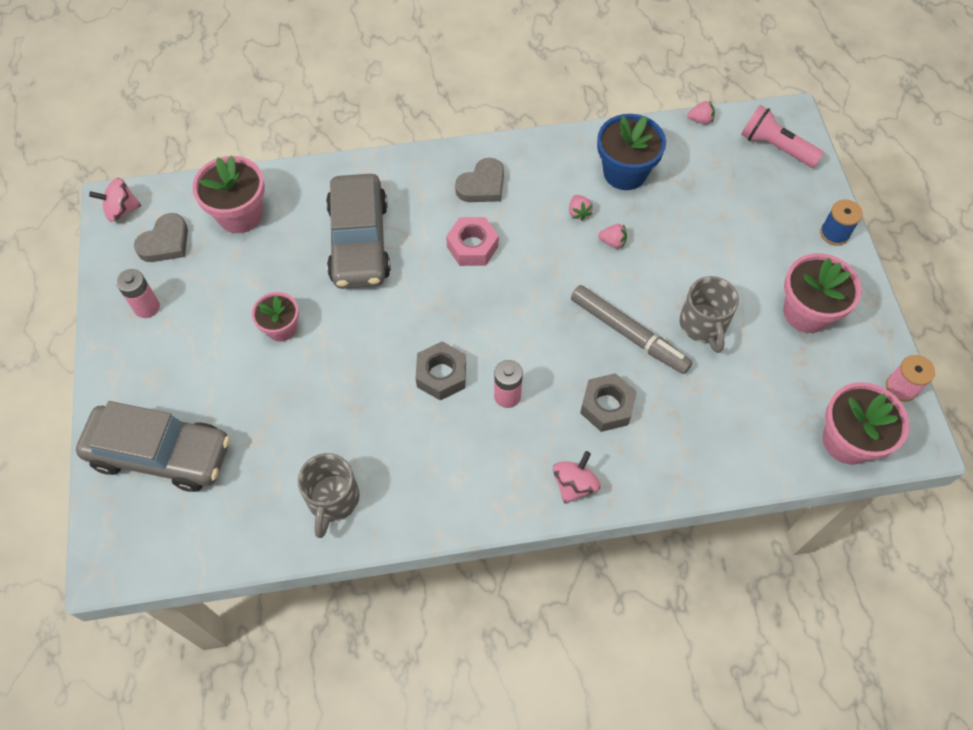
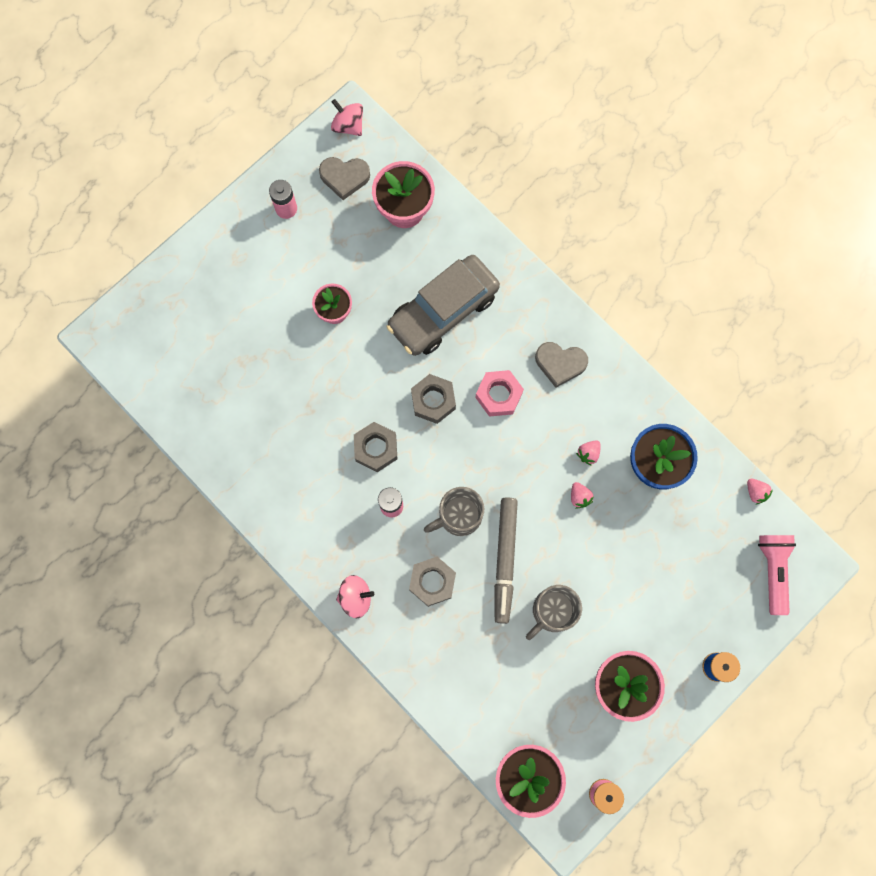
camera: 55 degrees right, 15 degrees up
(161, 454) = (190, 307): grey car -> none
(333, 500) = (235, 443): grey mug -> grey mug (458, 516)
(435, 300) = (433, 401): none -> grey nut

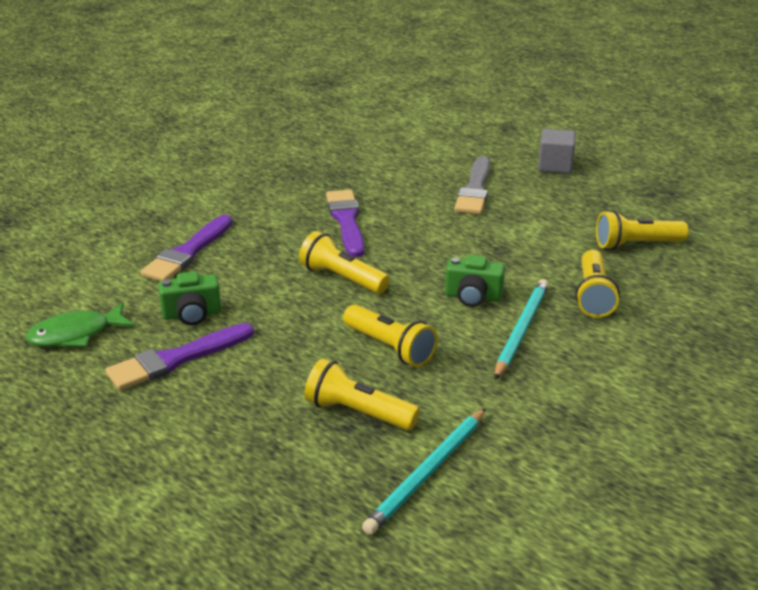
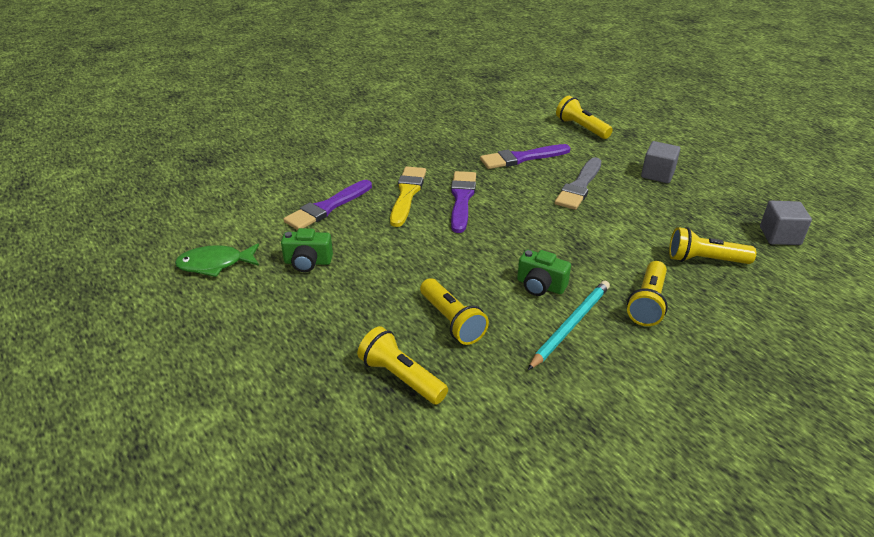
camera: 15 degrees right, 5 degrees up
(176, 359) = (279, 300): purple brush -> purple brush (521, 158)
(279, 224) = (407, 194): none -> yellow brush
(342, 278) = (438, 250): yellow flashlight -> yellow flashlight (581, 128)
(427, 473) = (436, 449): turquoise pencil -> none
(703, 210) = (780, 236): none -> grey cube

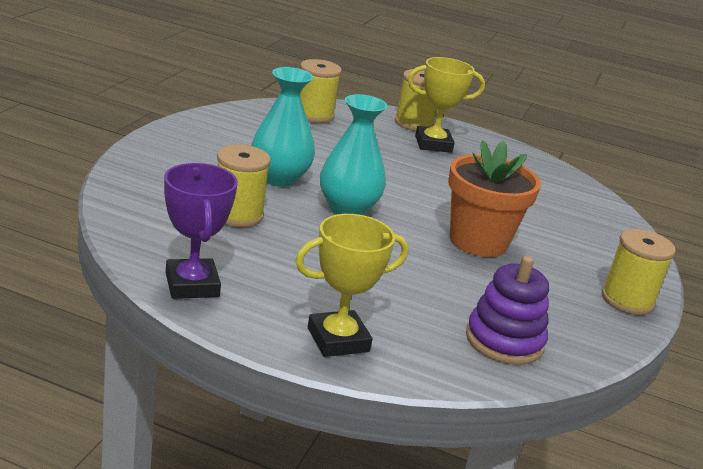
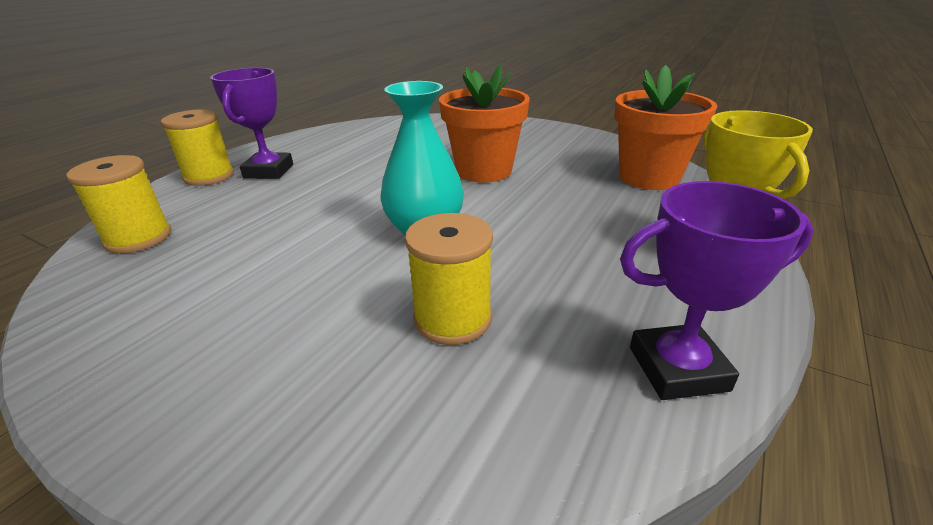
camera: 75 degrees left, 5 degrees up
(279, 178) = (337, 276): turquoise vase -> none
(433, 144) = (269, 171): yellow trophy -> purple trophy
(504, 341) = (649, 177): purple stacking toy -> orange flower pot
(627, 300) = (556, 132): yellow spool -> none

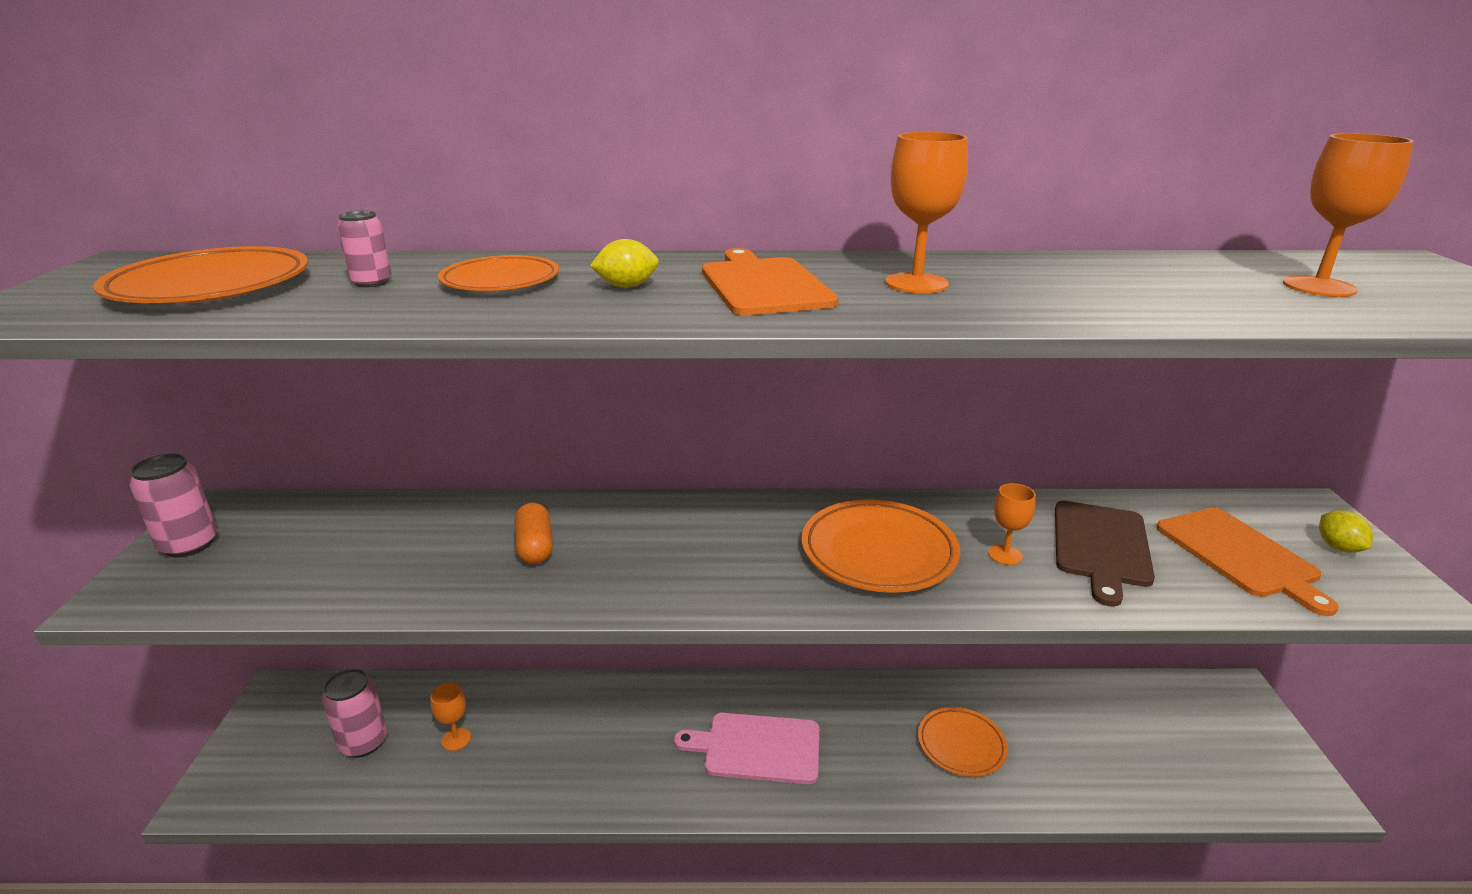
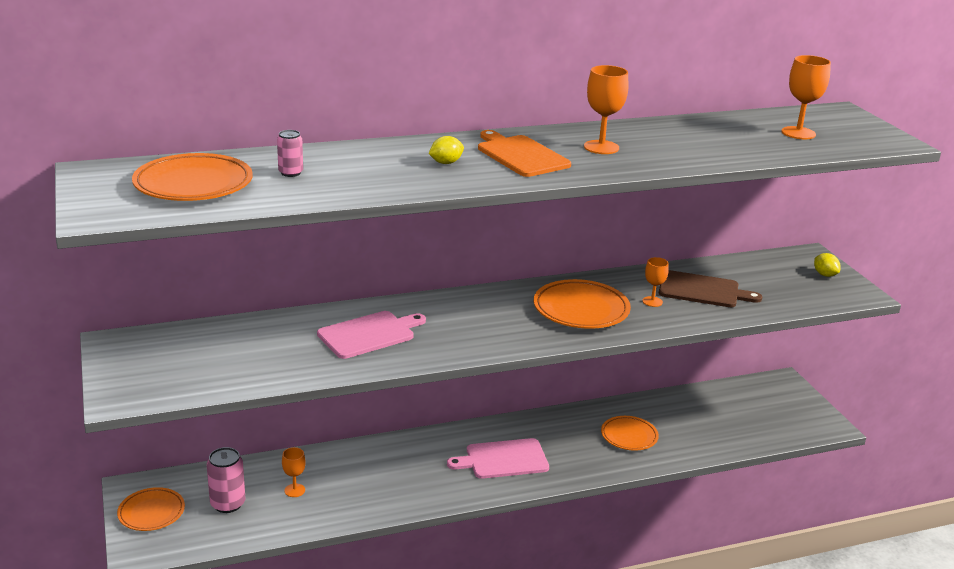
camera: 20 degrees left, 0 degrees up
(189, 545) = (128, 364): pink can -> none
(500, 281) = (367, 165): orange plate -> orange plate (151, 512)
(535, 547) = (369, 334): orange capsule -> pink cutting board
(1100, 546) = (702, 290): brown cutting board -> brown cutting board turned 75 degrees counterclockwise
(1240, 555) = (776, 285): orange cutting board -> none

....

**REQUIRED ACTION:**
The answer is the run of lines that starts at the one containing "camera: 20 degrees left, 0 degrees up" and ends at the last line of the material, reproduced exactly.

**SOLVED EXERCISE:**
camera: 20 degrees left, 0 degrees up
(189, 545) = (128, 364): pink can -> none
(500, 281) = (367, 165): orange plate -> orange plate (151, 512)
(535, 547) = (369, 334): orange capsule -> pink cutting board
(1100, 546) = (702, 290): brown cutting board -> brown cutting board turned 75 degrees counterclockwise
(1240, 555) = (776, 285): orange cutting board -> none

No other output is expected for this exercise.